▸ Exercise requirements
In the listing that follows, find the line with "yellow semicircle: (53, 127)", then copy exactly from it through the line with "gray cross: (24, 97) -> (29, 144), moved", leaving out every picture.

▸ The input
------------------------------------------------------------------------

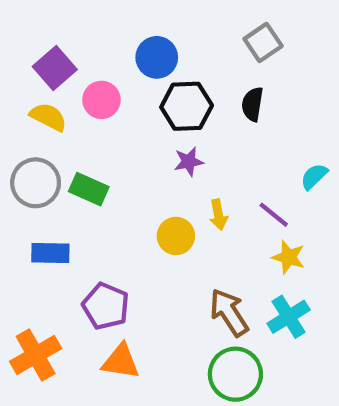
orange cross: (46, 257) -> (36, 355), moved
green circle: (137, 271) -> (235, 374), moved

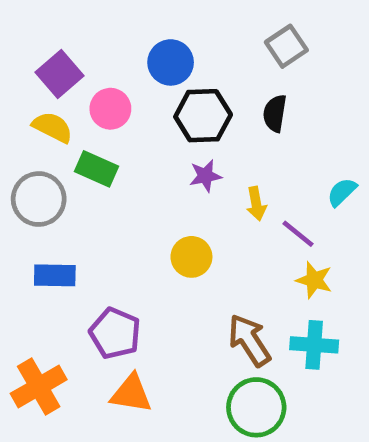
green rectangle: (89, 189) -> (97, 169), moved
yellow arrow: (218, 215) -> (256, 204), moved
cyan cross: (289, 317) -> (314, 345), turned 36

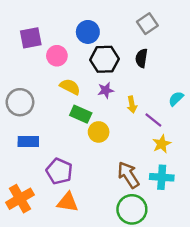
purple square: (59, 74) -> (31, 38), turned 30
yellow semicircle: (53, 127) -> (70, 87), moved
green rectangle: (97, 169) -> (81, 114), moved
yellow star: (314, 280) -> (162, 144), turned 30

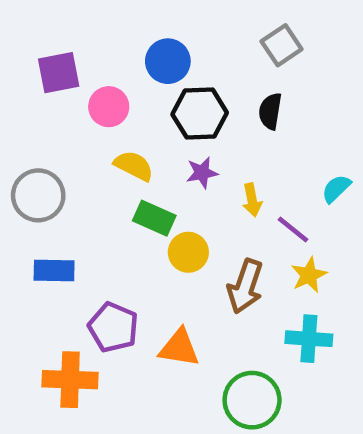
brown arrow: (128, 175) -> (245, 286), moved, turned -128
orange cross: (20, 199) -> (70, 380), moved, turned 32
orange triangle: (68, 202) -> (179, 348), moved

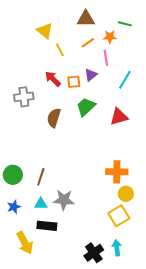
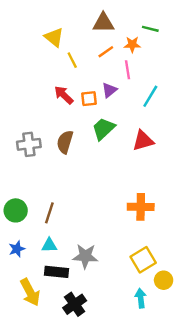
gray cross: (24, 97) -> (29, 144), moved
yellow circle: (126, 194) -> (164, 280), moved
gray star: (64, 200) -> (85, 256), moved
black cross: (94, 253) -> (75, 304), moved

------------------------------------------------------------------------

▸ Result for this task
yellow semicircle: (53, 127) -> (70, 87), moved
green rectangle: (97, 169) -> (81, 114), moved
yellow star: (314, 280) -> (162, 144), turned 30

brown arrow: (128, 175) -> (245, 286), moved, turned -128
orange cross: (20, 199) -> (70, 380), moved, turned 32
orange triangle: (68, 202) -> (179, 348), moved

gray cross: (24, 97) -> (29, 144), moved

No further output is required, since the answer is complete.